━━ Data records ━━

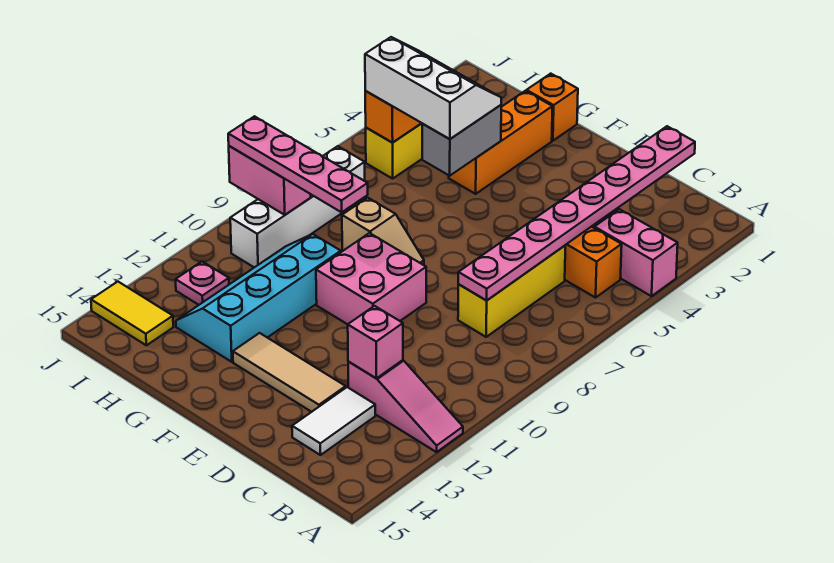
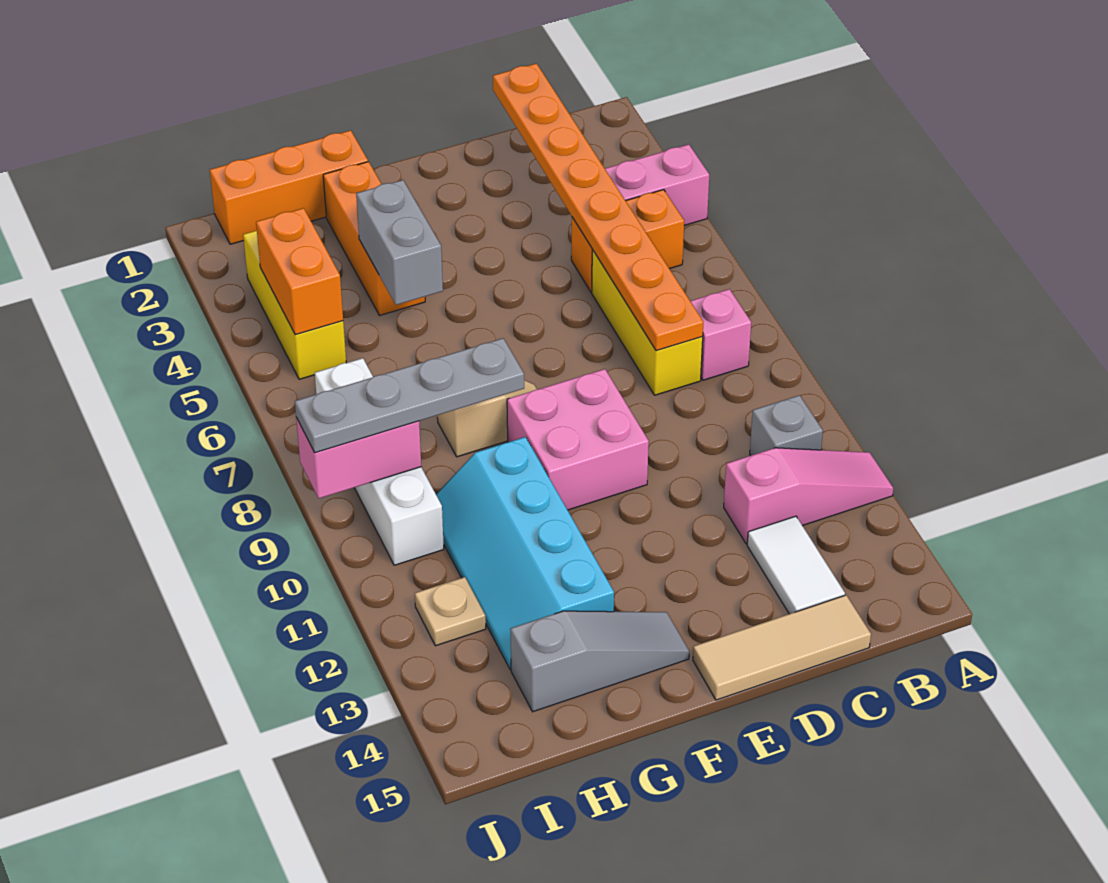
none -> grey brick B11 level 1
pink plate C1:C8 level 2 -> orange plate C1:C8 level 2
pink brick C12 level 2 -> pink brick B8 level 1
tan tile D13:F13 level 1 -> tan tile C15:E15 level 1
none -> grey slope F14:H14 level 1 top H
orange brick G1 level 1 -> orange brick G1:I1 level 1
white slope G4:I5 level 3 top 5 -> none
pink plate G9:J9 level 3 -> grey plate G9:J9 level 3
pink plate I12 level 1 -> tan plate I12 level 1
yellow tile I14:J14 level 1 -> none

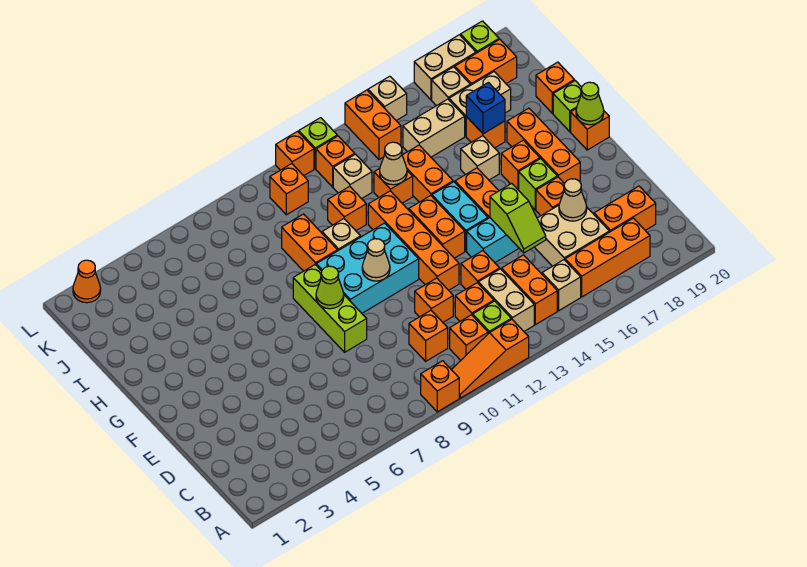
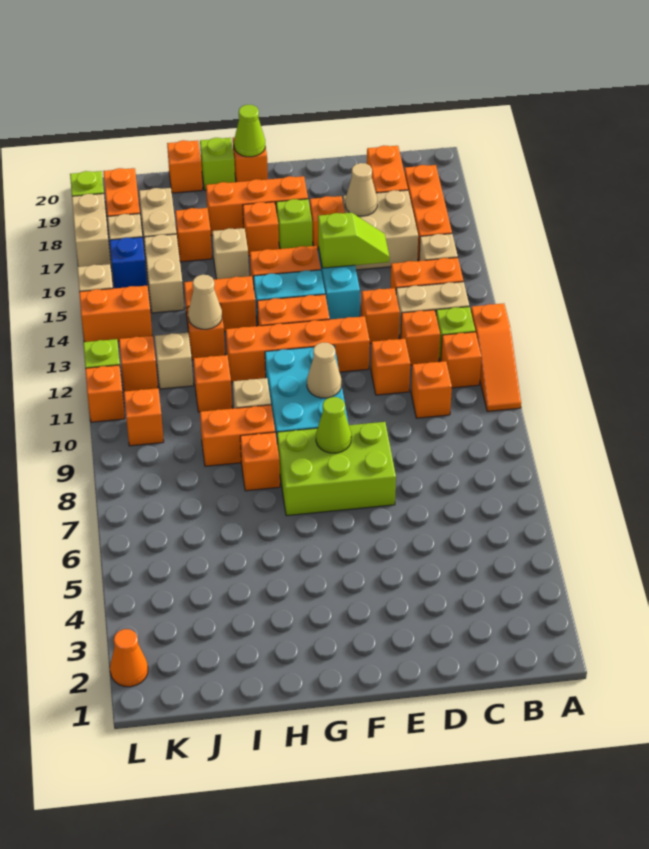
orange brick A9 level 1 -> orange brick H8 level 1
lime brick E8:G8 level 1 -> lime brick E7:G8 level 1
blue brick I17 level 2 -> blue brick K16 level 1

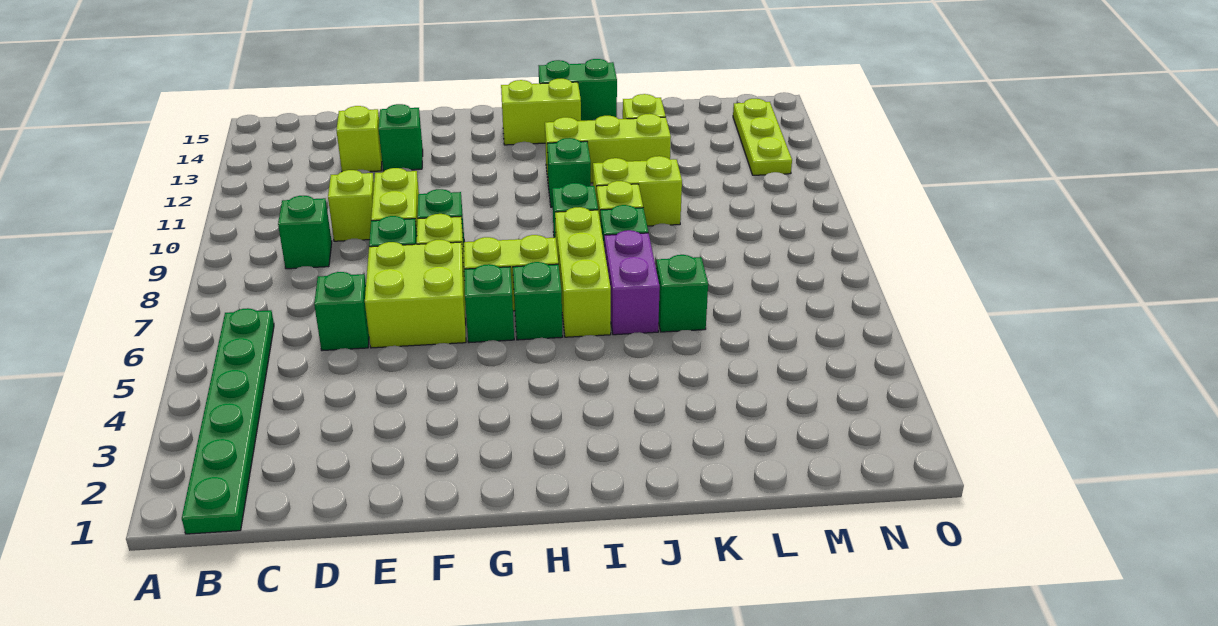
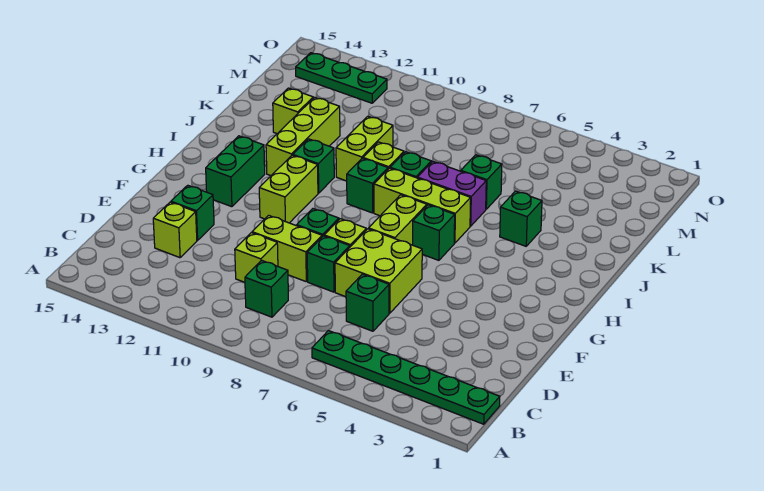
green brick G6 level 1 -> green brick J4 level 1
lime brick H14:I14 level 1 -> lime brick G11:H11 level 1
green brick I15:J15 level 1 -> green brick G13:H13 level 1
lime plate N12:N14 level 1 -> green plate N12:N14 level 1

━━━

## Your objective
Give back the material above exactly as written, but omit the images.

## Response area
none -> grey brick B11 level 1
pink plate C1:C8 level 2 -> orange plate C1:C8 level 2
pink brick C12 level 2 -> pink brick B8 level 1
tan tile D13:F13 level 1 -> tan tile C15:E15 level 1
none -> grey slope F14:H14 level 1 top H
orange brick G1 level 1 -> orange brick G1:I1 level 1
white slope G4:I5 level 3 top 5 -> none
pink plate G9:J9 level 3 -> grey plate G9:J9 level 3
pink plate I12 level 1 -> tan plate I12 level 1
yellow tile I14:J14 level 1 -> none

orange brick A9 level 1 -> orange brick H8 level 1
lime brick E8:G8 level 1 -> lime brick E7:G8 level 1
blue brick I17 level 2 -> blue brick K16 level 1

green brick G6 level 1 -> green brick J4 level 1
lime brick H14:I14 level 1 -> lime brick G11:H11 level 1
green brick I15:J15 level 1 -> green brick G13:H13 level 1
lime plate N12:N14 level 1 -> green plate N12:N14 level 1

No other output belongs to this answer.